Counting task data:
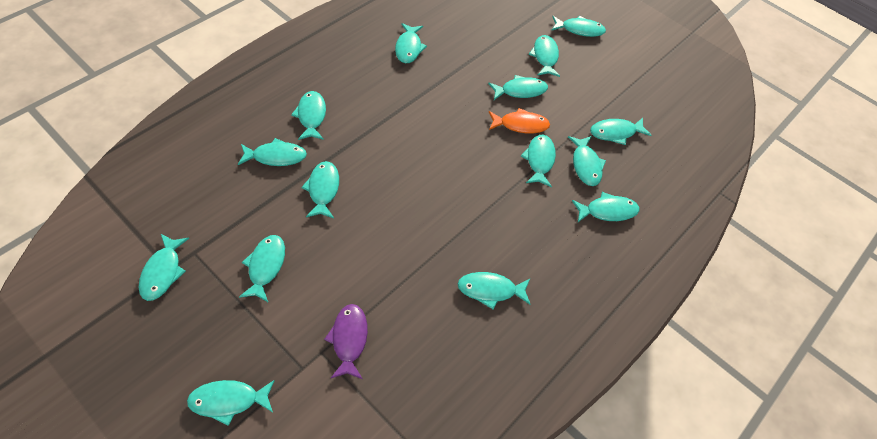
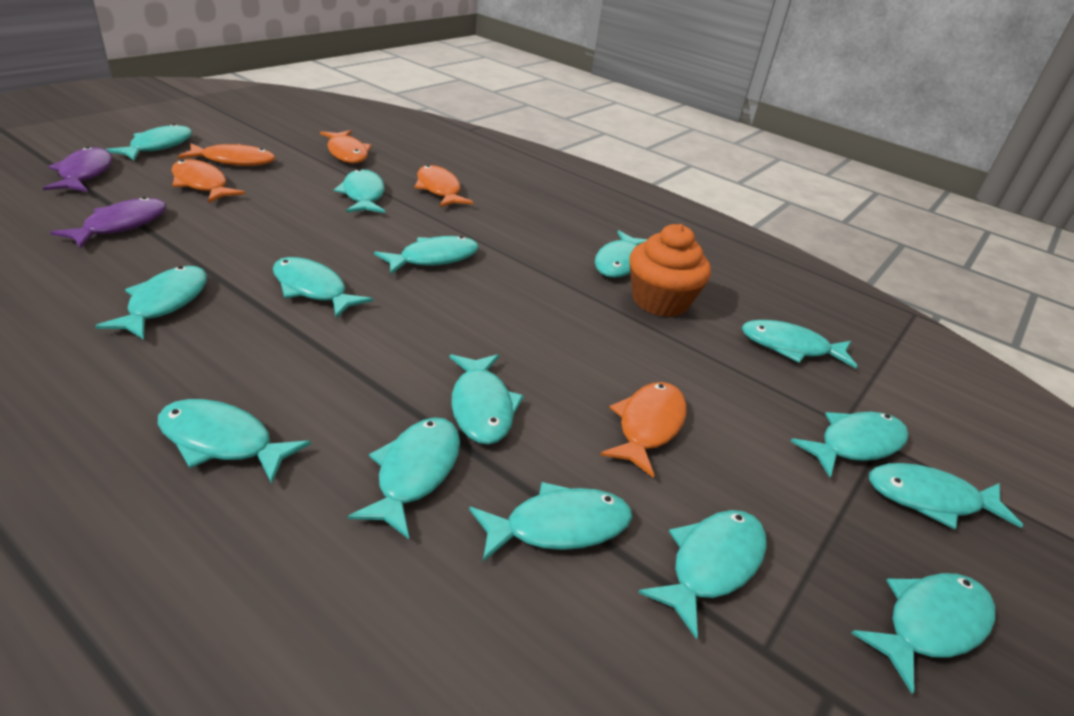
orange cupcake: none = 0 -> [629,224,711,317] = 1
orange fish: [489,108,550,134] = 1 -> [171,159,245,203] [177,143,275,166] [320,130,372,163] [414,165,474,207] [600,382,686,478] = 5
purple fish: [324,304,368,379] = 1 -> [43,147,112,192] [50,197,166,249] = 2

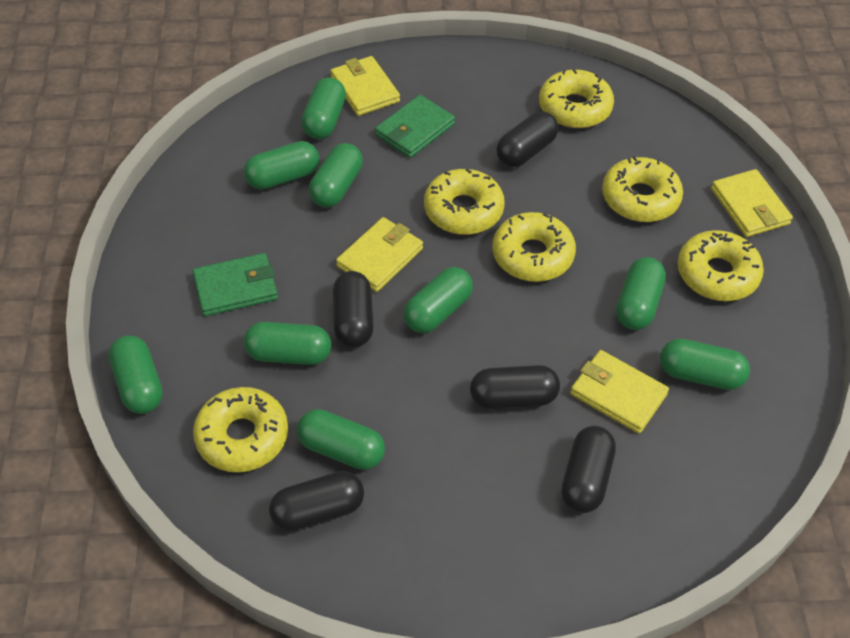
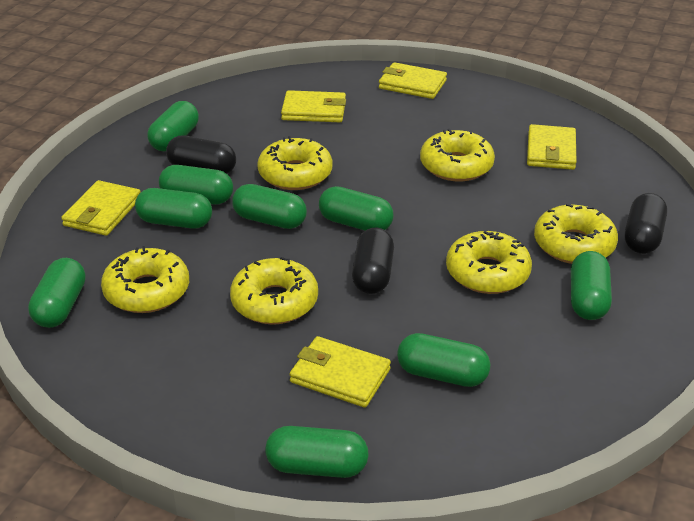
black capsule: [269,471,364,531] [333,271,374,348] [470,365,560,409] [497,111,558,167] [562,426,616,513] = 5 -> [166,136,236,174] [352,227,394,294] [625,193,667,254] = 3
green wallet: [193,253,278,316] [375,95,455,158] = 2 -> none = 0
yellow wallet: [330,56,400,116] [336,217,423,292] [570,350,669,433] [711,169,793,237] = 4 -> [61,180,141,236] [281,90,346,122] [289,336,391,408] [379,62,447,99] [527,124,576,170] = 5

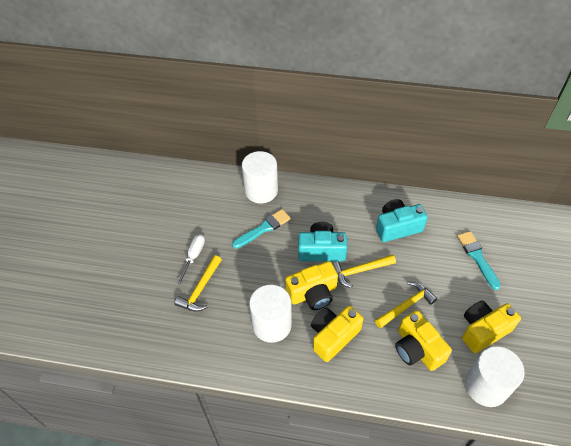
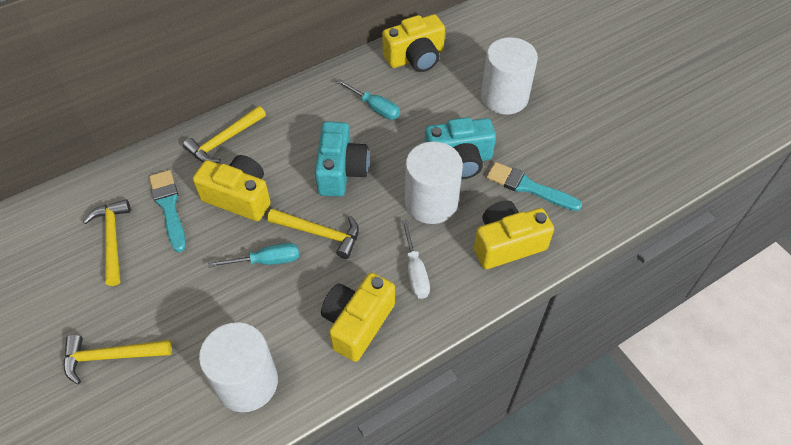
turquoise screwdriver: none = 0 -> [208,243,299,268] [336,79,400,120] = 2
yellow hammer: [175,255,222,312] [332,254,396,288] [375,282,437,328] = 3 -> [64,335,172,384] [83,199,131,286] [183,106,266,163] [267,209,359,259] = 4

To-do item:
Every line above with the string "orange" in it should be copied into the answer.

Response to the exercise:
orange cupcake: none = 0 -> [629,224,711,317] = 1
orange fish: [489,108,550,134] = 1 -> [171,159,245,203] [177,143,275,166] [320,130,372,163] [414,165,474,207] [600,382,686,478] = 5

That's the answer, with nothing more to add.